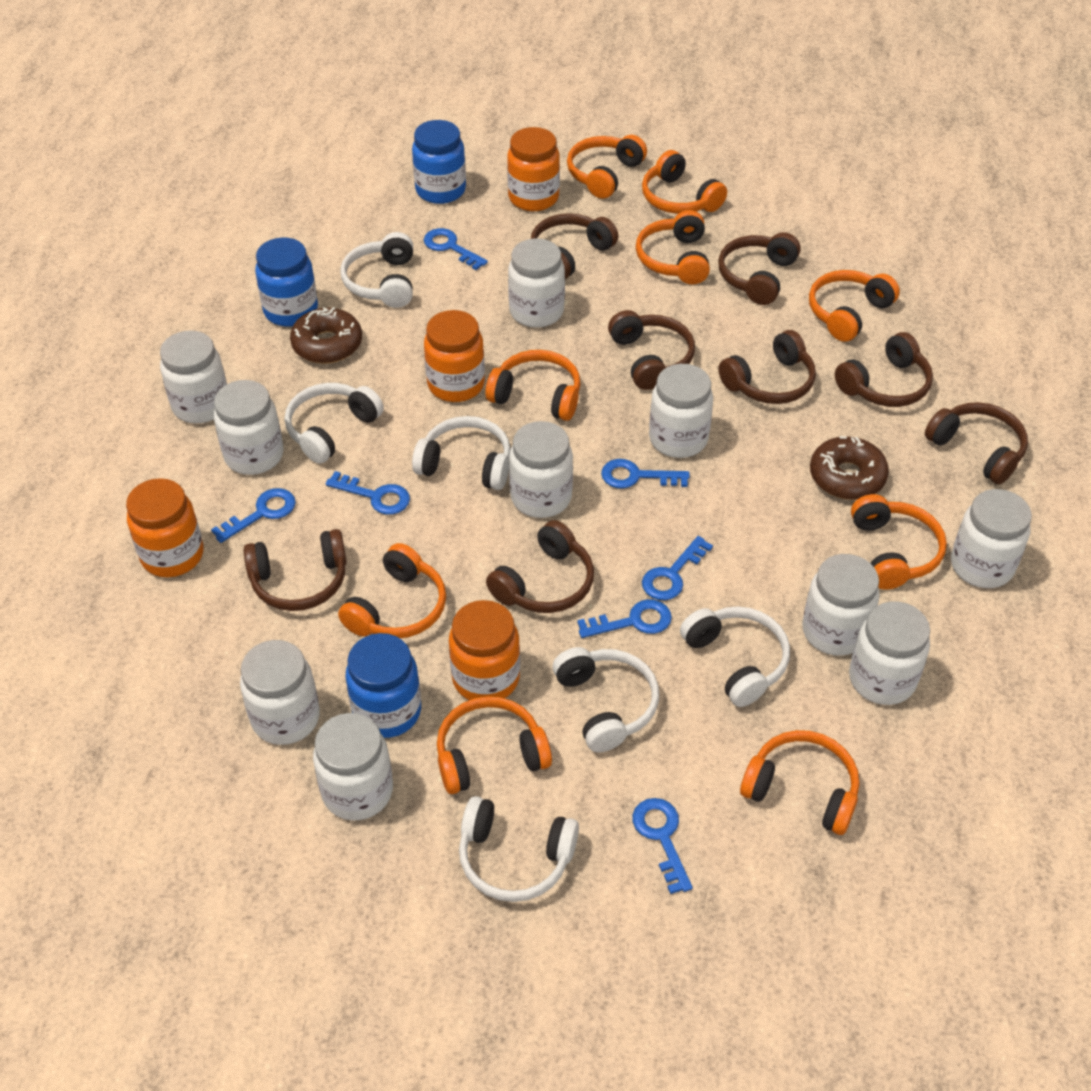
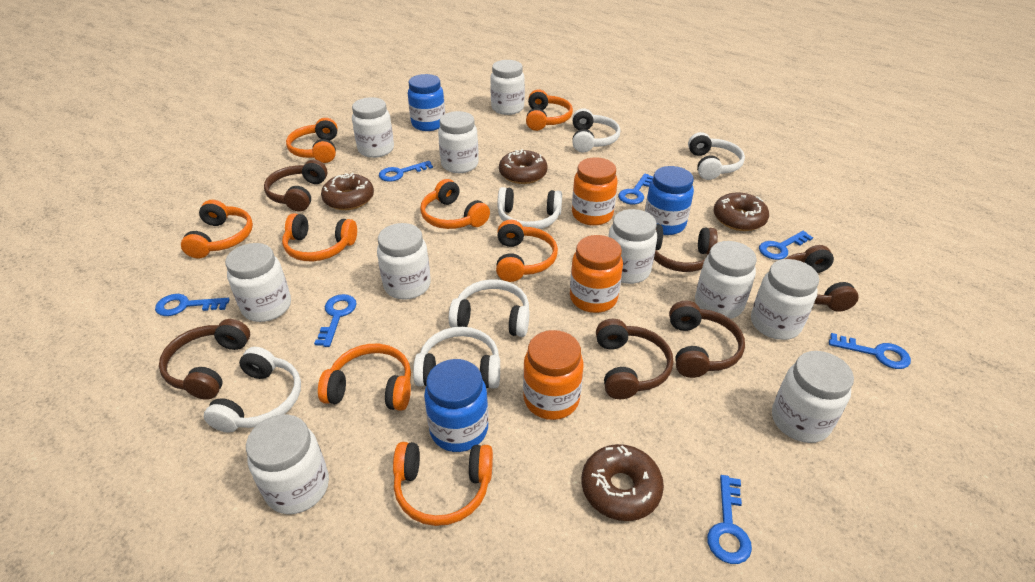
brown donut: 2 -> 4
brown headphones: 8 -> 6
orange headphones: 9 -> 8
orange jar: 4 -> 3

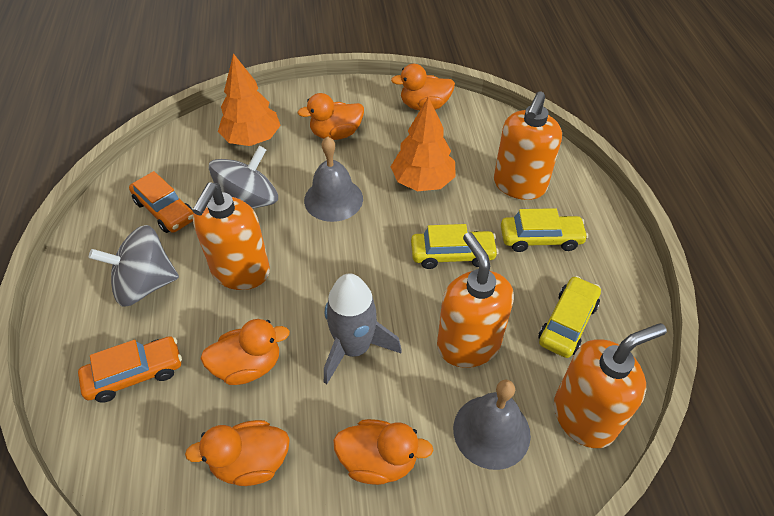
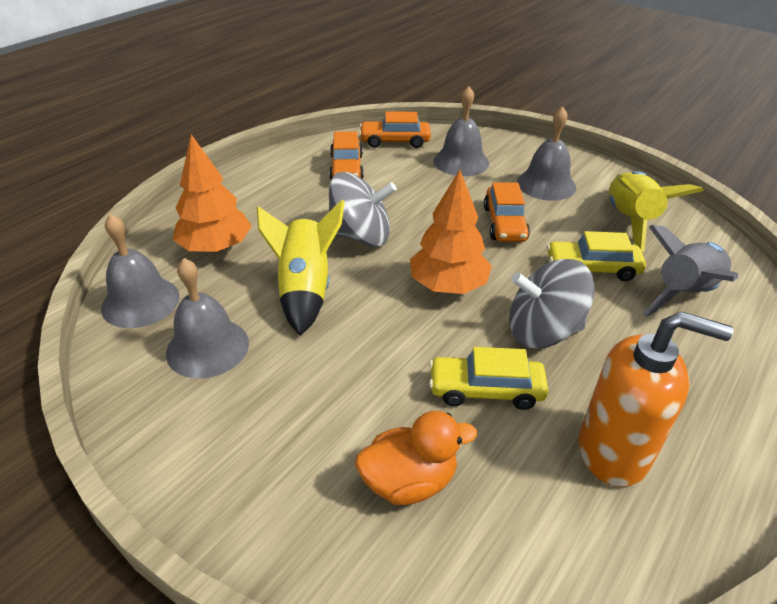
grey bell: 2 -> 4
orange car: 2 -> 3
orange duck: 5 -> 1
orange soap dispenser: 4 -> 1
yellow car: 3 -> 2
yellow rocket: 0 -> 2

****************************************

Looking over the records, find each line with the word "headphones" and copy it.

brown headphones: 8 -> 6
orange headphones: 9 -> 8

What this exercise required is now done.